__THE TASK__. Are you able to quote each entry exactly as written?

**** PROVIDED ENTRIES ****

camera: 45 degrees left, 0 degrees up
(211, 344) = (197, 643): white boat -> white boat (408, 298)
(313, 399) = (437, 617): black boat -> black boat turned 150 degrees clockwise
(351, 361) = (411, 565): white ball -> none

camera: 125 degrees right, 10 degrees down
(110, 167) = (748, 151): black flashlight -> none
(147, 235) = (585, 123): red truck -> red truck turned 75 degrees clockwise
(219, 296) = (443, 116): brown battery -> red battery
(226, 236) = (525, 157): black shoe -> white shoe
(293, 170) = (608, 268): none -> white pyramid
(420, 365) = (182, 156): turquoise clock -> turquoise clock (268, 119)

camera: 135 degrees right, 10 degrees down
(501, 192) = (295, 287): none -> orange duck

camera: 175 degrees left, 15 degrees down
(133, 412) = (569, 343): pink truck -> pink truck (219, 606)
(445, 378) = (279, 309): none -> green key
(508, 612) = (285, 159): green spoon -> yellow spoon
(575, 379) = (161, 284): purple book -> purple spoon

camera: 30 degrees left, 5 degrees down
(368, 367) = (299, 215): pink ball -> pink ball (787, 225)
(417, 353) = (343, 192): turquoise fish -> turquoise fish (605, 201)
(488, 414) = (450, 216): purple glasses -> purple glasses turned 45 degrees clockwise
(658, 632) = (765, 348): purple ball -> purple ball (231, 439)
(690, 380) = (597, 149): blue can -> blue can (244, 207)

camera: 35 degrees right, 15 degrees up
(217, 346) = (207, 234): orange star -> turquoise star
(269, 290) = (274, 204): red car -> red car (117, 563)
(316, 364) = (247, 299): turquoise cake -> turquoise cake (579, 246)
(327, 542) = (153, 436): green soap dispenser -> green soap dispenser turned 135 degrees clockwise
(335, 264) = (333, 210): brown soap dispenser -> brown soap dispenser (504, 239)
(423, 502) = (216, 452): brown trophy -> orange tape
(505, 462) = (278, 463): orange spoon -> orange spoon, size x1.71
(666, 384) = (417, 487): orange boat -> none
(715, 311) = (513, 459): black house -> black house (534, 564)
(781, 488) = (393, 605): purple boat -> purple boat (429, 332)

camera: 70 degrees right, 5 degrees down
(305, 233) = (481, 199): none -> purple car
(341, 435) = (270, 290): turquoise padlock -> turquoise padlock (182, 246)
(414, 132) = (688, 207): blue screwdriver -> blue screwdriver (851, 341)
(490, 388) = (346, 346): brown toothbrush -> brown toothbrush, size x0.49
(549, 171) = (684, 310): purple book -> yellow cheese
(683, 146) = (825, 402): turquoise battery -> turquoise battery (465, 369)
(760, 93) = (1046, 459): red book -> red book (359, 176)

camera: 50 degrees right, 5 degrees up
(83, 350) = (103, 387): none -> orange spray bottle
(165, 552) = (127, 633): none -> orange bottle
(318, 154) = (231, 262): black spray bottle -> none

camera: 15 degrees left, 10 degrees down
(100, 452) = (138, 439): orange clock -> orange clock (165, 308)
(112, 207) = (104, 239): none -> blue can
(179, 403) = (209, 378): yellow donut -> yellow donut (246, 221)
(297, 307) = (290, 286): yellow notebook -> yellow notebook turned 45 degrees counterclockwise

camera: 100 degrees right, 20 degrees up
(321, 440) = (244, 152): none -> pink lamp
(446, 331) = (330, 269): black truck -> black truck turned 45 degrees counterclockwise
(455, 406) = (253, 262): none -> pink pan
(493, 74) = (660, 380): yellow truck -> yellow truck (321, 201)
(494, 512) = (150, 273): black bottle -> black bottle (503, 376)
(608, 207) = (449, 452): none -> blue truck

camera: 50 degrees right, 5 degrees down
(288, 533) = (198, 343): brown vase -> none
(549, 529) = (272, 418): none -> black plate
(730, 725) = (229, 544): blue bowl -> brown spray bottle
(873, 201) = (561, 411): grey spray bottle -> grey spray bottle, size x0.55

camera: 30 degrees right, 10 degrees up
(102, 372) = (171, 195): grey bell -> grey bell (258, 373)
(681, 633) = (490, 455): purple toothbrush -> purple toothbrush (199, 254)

****

__ANSWER FOR THE TASK__.
camera: 45 degrees left, 0 degrees up
(211, 344) = (197, 643): white boat -> white boat (408, 298)
(313, 399) = (437, 617): black boat -> black boat turned 150 degrees clockwise
(351, 361) = (411, 565): white ball -> none

camera: 125 degrees right, 10 degrees down
(110, 167) = (748, 151): black flashlight -> none
(147, 235) = (585, 123): red truck -> red truck turned 75 degrees clockwise
(219, 296) = (443, 116): brown battery -> red battery
(226, 236) = (525, 157): black shoe -> white shoe
(293, 170) = (608, 268): none -> white pyramid
(420, 365) = (182, 156): turquoise clock -> turquoise clock (268, 119)

camera: 135 degrees right, 10 degrees down
(501, 192) = (295, 287): none -> orange duck

camera: 175 degrees left, 15 degrees down
(133, 412) = (569, 343): pink truck -> pink truck (219, 606)
(445, 378) = (279, 309): none -> green key
(508, 612) = (285, 159): green spoon -> yellow spoon
(575, 379) = (161, 284): purple book -> purple spoon

camera: 30 degrees left, 5 degrees down
(368, 367) = (299, 215): pink ball -> pink ball (787, 225)
(417, 353) = (343, 192): turquoise fish -> turquoise fish (605, 201)
(488, 414) = (450, 216): purple glasses -> purple glasses turned 45 degrees clockwise
(658, 632) = (765, 348): purple ball -> purple ball (231, 439)
(690, 380) = (597, 149): blue can -> blue can (244, 207)

camera: 35 degrees right, 15 degrees up
(217, 346) = (207, 234): orange star -> turquoise star
(269, 290) = (274, 204): red car -> red car (117, 563)
(316, 364) = (247, 299): turquoise cake -> turquoise cake (579, 246)
(327, 542) = (153, 436): green soap dispenser -> green soap dispenser turned 135 degrees clockwise
(335, 264) = (333, 210): brown soap dispenser -> brown soap dispenser (504, 239)
(423, 502) = (216, 452): brown trophy -> orange tape
(505, 462) = (278, 463): orange spoon -> orange spoon, size x1.71
(666, 384) = (417, 487): orange boat -> none
(715, 311) = (513, 459): black house -> black house (534, 564)
(781, 488) = (393, 605): purple boat -> purple boat (429, 332)

camera: 70 degrees right, 5 degrees down
(305, 233) = (481, 199): none -> purple car
(341, 435) = (270, 290): turquoise padlock -> turquoise padlock (182, 246)
(414, 132) = (688, 207): blue screwdriver -> blue screwdriver (851, 341)
(490, 388) = (346, 346): brown toothbrush -> brown toothbrush, size x0.49
(549, 171) = (684, 310): purple book -> yellow cheese
(683, 146) = (825, 402): turquoise battery -> turquoise battery (465, 369)
(760, 93) = (1046, 459): red book -> red book (359, 176)

camera: 50 degrees right, 5 degrees up
(83, 350) = (103, 387): none -> orange spray bottle
(165, 552) = (127, 633): none -> orange bottle
(318, 154) = (231, 262): black spray bottle -> none

camera: 15 degrees left, 10 degrees down
(100, 452) = (138, 439): orange clock -> orange clock (165, 308)
(112, 207) = (104, 239): none -> blue can
(179, 403) = (209, 378): yellow donut -> yellow donut (246, 221)
(297, 307) = (290, 286): yellow notebook -> yellow notebook turned 45 degrees counterclockwise

camera: 100 degrees right, 20 degrees up
(321, 440) = (244, 152): none -> pink lamp
(446, 331) = (330, 269): black truck -> black truck turned 45 degrees counterclockwise
(455, 406) = (253, 262): none -> pink pan
(493, 74) = (660, 380): yellow truck -> yellow truck (321, 201)
(494, 512) = (150, 273): black bottle -> black bottle (503, 376)
(608, 207) = (449, 452): none -> blue truck

camera: 50 degrees right, 5 degrees down
(288, 533) = (198, 343): brown vase -> none
(549, 529) = (272, 418): none -> black plate
(730, 725) = (229, 544): blue bowl -> brown spray bottle
(873, 201) = (561, 411): grey spray bottle -> grey spray bottle, size x0.55

camera: 30 degrees right, 10 degrees up
(102, 372) = (171, 195): grey bell -> grey bell (258, 373)
(681, 633) = (490, 455): purple toothbrush -> purple toothbrush (199, 254)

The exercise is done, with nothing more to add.